*Task details*
Only the lines below between the ones containing "The crimson hammer" and "The golden toy", inclusive, are to be reproduced, each exactly as it stands.

··· Given records

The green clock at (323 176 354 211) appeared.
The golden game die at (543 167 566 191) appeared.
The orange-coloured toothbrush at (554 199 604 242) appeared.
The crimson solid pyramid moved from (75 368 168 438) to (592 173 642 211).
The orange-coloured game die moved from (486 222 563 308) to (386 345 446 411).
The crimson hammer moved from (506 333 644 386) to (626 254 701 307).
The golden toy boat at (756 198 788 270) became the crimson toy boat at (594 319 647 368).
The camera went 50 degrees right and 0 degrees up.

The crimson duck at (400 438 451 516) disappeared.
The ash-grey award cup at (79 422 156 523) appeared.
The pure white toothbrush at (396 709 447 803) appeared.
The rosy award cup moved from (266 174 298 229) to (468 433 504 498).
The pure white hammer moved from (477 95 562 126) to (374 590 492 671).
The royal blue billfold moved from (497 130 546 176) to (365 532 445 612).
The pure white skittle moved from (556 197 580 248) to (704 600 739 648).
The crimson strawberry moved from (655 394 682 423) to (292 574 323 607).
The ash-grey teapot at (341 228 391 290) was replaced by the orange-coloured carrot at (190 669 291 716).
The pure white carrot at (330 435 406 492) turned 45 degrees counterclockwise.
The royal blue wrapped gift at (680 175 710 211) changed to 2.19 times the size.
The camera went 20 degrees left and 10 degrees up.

······
··· Given records

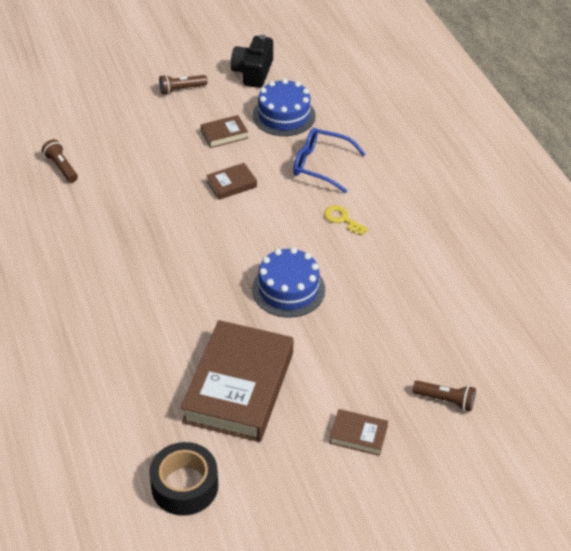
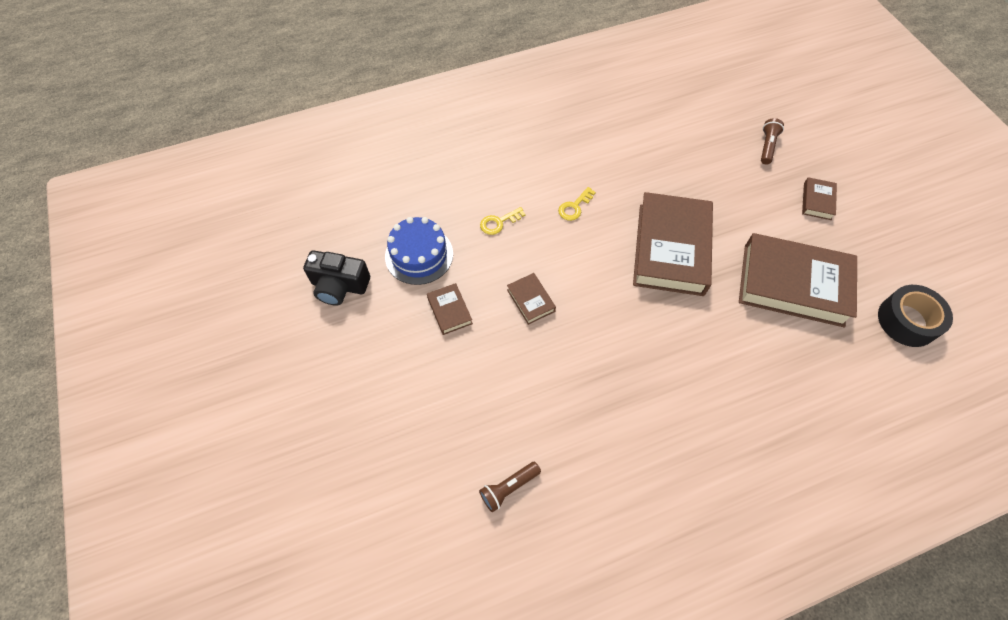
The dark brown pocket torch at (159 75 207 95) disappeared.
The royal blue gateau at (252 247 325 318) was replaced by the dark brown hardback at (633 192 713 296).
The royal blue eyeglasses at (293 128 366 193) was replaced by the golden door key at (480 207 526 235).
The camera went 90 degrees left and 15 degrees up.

······

*Exercise output*
The crimson hammer moved from (506 333 644 386) to (626 254 701 307).
The golden toy boat at (756 198 788 270) became the crimson toy boat at (594 319 647 368).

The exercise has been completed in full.